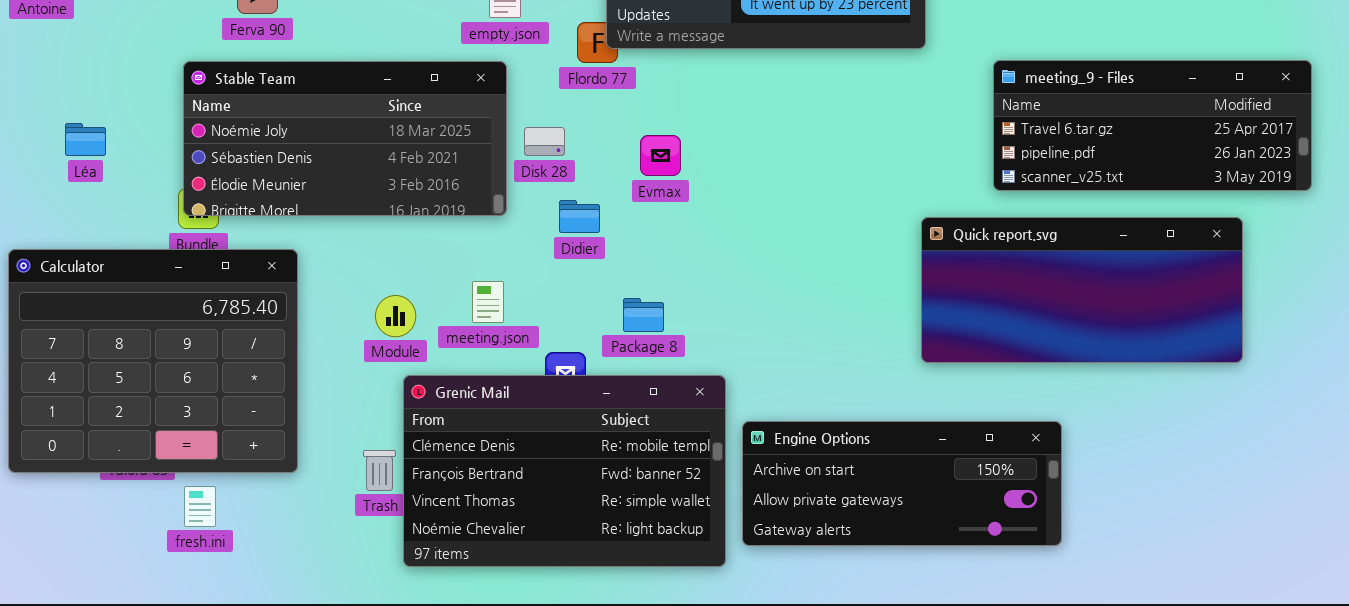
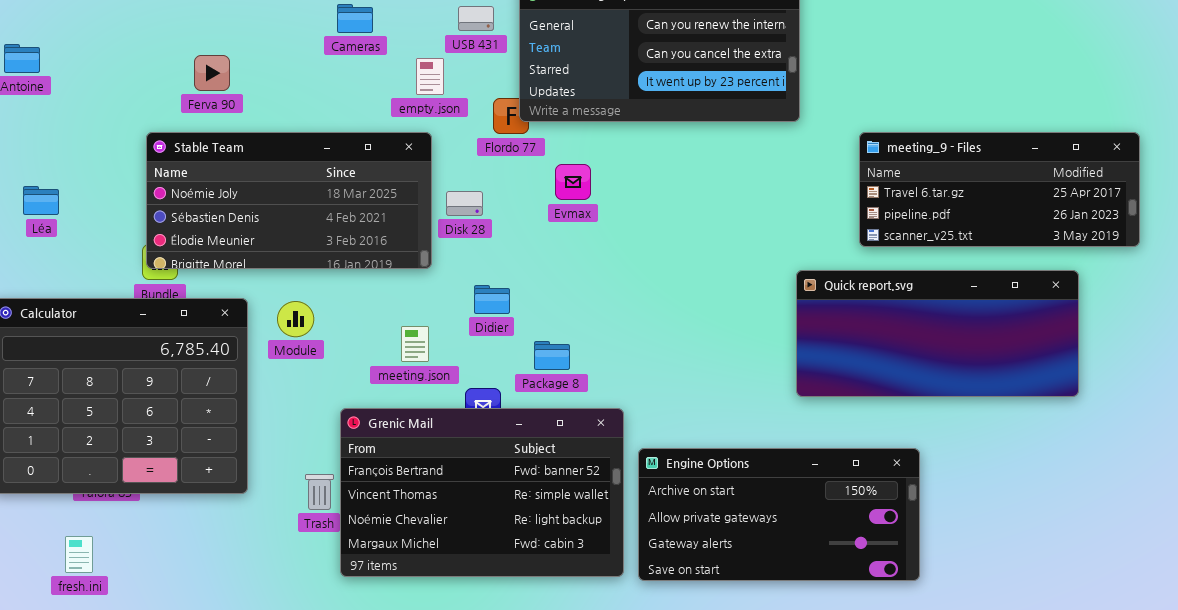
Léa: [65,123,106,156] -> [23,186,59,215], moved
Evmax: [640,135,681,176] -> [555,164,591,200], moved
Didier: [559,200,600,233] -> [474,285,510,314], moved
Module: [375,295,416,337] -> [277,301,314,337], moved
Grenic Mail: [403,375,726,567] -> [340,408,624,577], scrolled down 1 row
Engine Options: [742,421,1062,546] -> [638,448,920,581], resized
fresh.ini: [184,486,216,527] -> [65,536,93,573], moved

####

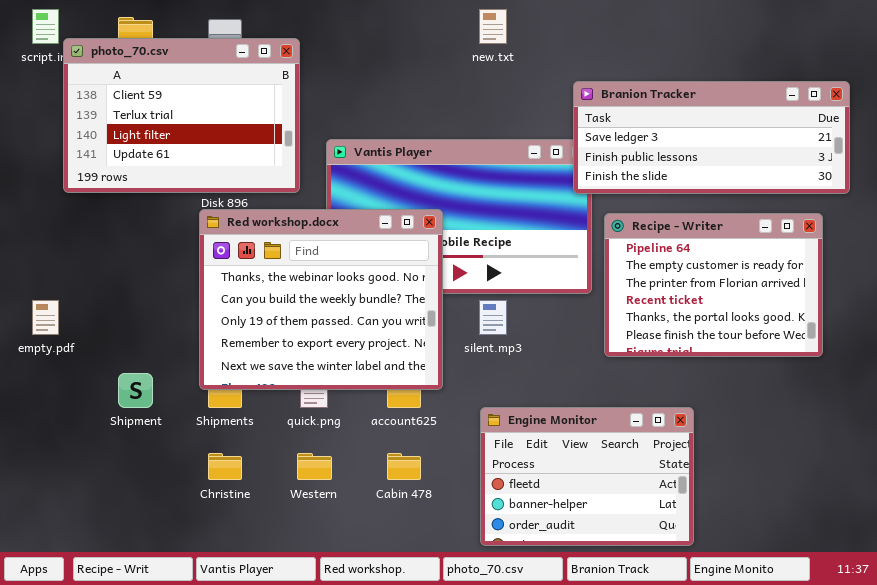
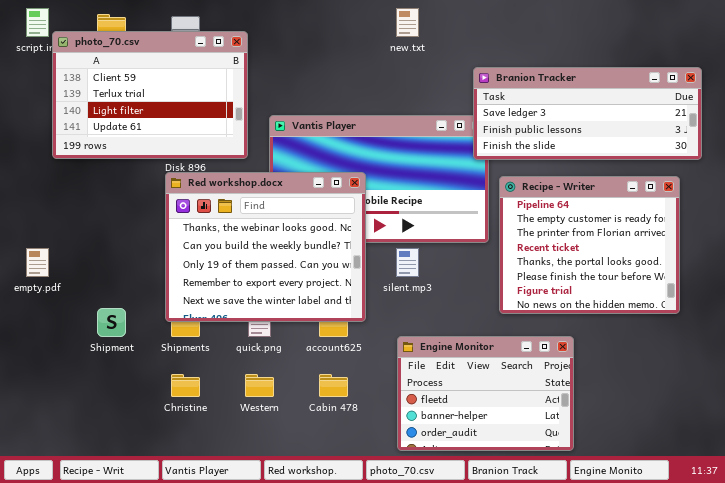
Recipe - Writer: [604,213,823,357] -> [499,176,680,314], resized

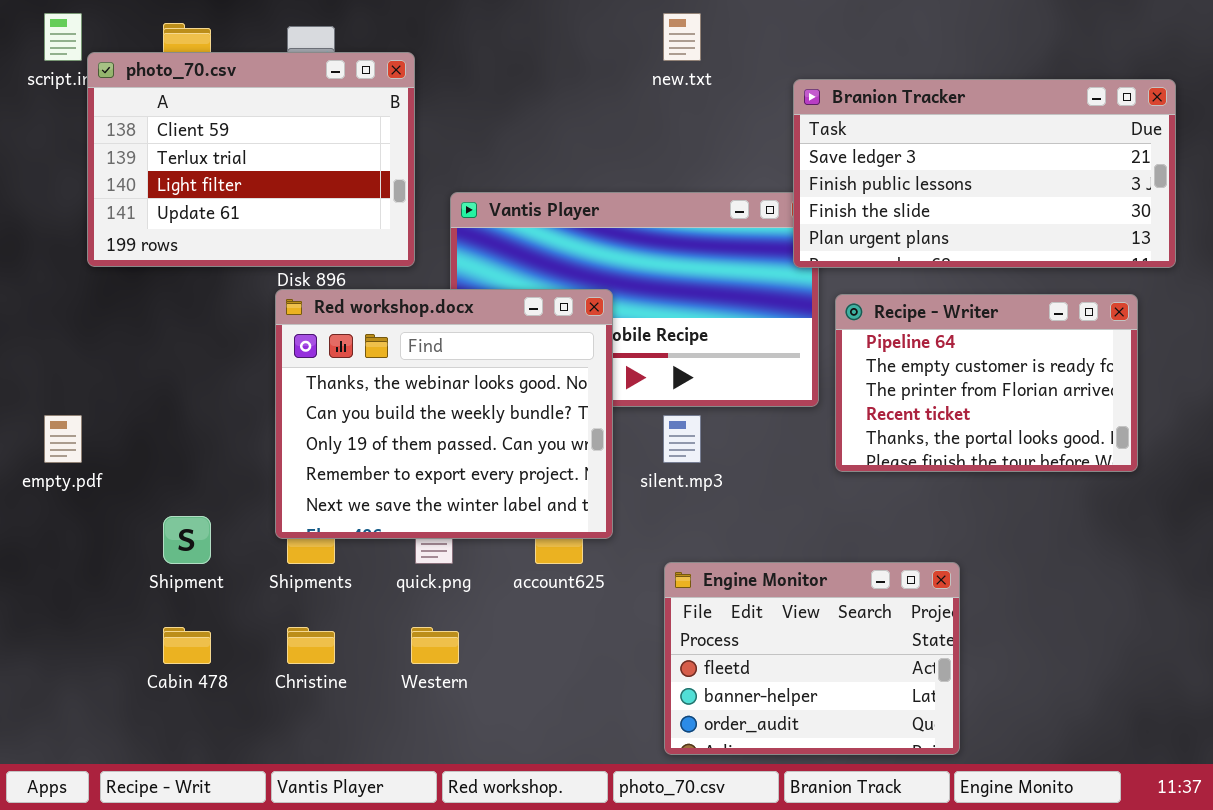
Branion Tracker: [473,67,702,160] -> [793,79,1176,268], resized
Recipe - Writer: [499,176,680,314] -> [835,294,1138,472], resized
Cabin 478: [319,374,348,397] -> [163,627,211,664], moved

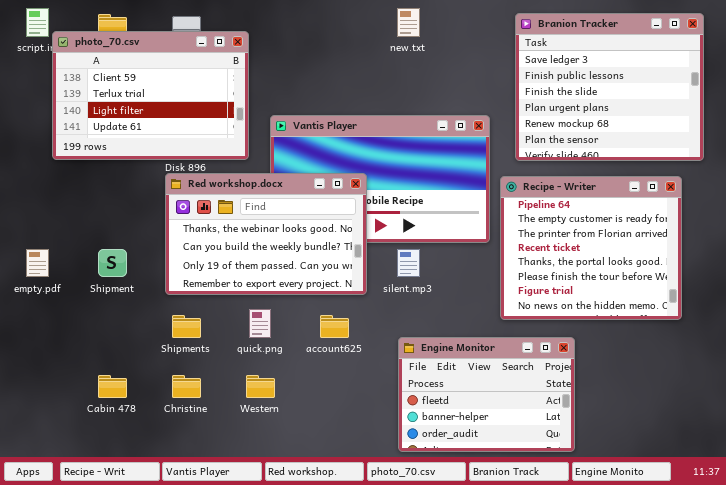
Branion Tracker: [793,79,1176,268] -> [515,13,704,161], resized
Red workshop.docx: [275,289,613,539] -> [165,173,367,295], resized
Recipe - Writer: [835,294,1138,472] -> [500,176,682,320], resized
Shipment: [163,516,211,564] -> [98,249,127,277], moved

####

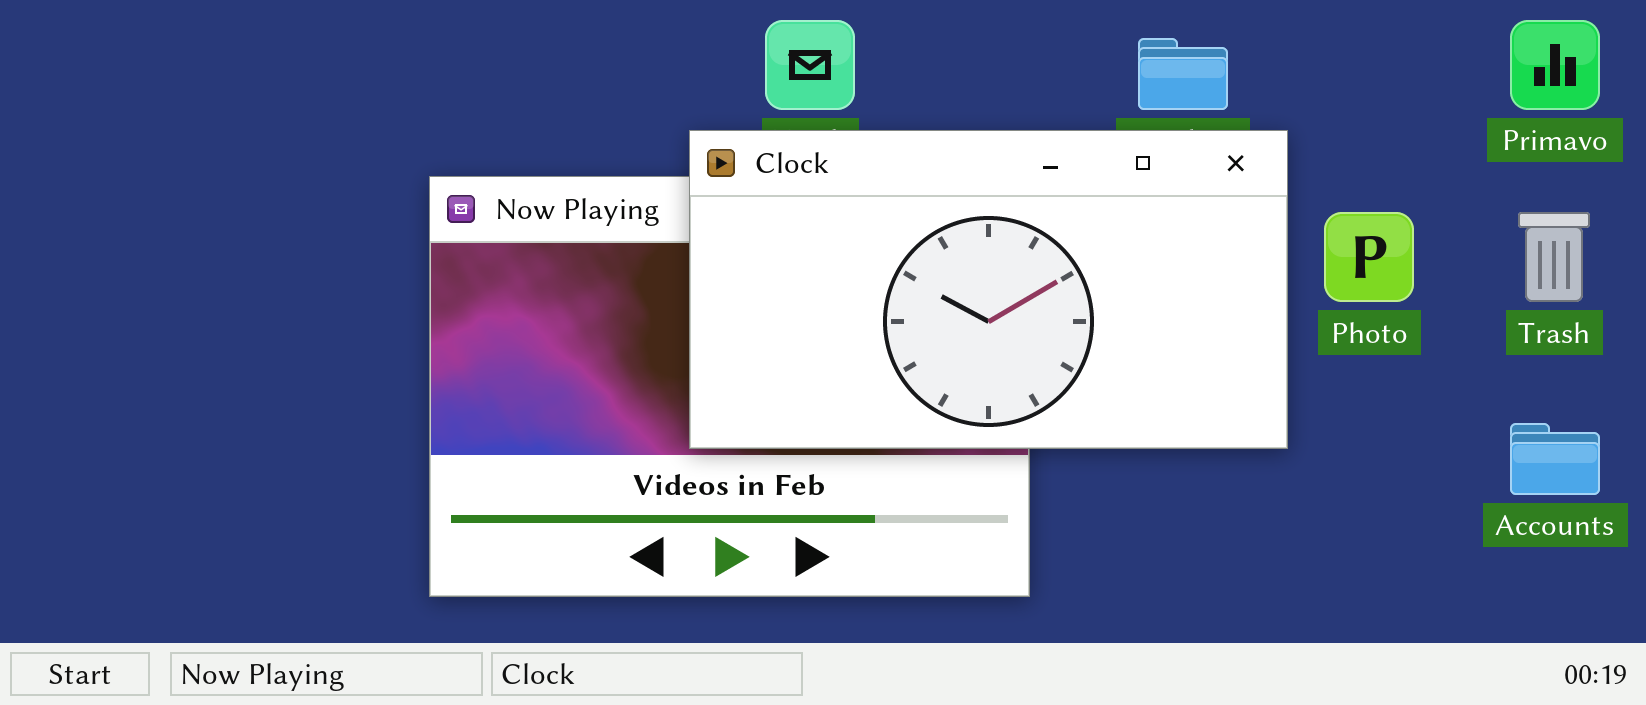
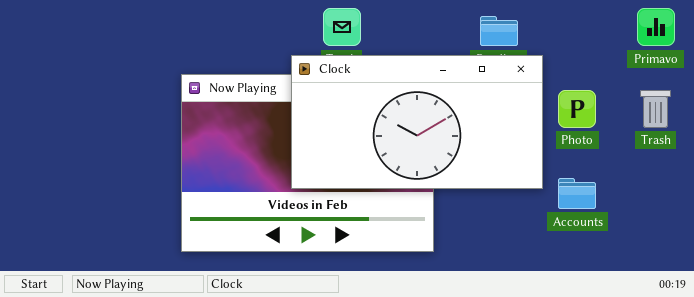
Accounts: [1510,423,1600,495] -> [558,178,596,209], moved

####

Copy out only the lines of the records above from the one with "Evmax: [640,135,681,176] ->" through the one with "fresh.ini: [184,486,216,527] ->", exactly as they stand, both included.

Evmax: [640,135,681,176] -> [555,164,591,200], moved
Didier: [559,200,600,233] -> [474,285,510,314], moved
Module: [375,295,416,337] -> [277,301,314,337], moved
Grenic Mail: [403,375,726,567] -> [340,408,624,577], scrolled down 1 row
Engine Options: [742,421,1062,546] -> [638,448,920,581], resized
fresh.ini: [184,486,216,527] -> [65,536,93,573], moved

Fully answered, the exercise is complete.